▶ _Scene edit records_
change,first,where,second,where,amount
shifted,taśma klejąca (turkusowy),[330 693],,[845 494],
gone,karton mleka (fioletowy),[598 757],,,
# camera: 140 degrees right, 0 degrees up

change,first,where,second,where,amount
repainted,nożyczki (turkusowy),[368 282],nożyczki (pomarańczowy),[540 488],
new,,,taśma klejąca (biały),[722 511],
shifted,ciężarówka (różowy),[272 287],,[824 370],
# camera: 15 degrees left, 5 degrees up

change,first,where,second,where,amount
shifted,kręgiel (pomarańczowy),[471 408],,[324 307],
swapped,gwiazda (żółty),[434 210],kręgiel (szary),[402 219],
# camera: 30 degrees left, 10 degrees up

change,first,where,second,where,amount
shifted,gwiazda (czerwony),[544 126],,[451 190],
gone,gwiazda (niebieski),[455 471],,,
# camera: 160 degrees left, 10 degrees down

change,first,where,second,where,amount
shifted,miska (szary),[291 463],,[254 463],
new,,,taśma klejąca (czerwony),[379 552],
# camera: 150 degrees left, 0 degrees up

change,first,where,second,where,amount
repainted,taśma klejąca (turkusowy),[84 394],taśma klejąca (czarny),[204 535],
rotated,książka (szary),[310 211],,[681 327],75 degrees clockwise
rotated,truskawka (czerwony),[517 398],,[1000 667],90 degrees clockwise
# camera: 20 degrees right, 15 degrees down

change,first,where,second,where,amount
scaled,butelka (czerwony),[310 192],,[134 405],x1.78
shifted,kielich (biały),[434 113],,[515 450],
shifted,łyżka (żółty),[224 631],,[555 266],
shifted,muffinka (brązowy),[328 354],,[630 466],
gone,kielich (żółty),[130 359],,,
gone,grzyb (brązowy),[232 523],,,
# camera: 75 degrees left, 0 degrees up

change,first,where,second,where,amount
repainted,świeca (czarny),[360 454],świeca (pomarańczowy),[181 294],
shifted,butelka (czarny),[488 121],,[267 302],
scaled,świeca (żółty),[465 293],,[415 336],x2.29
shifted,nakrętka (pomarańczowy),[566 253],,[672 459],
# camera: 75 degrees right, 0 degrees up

▶ _What you will do_
Show the lines of the records that include the string "żółty".

▶ _Result of the exercise_
swapped,gwiazda (żółty),[434 210],kręgiel (szary),[402 219],
shifted,łyżka (żółty),[224 631],,[555 266],
gone,kielich (żółty),[130 359],,,
scaled,świeca (żółty),[465 293],,[415 336],x2.29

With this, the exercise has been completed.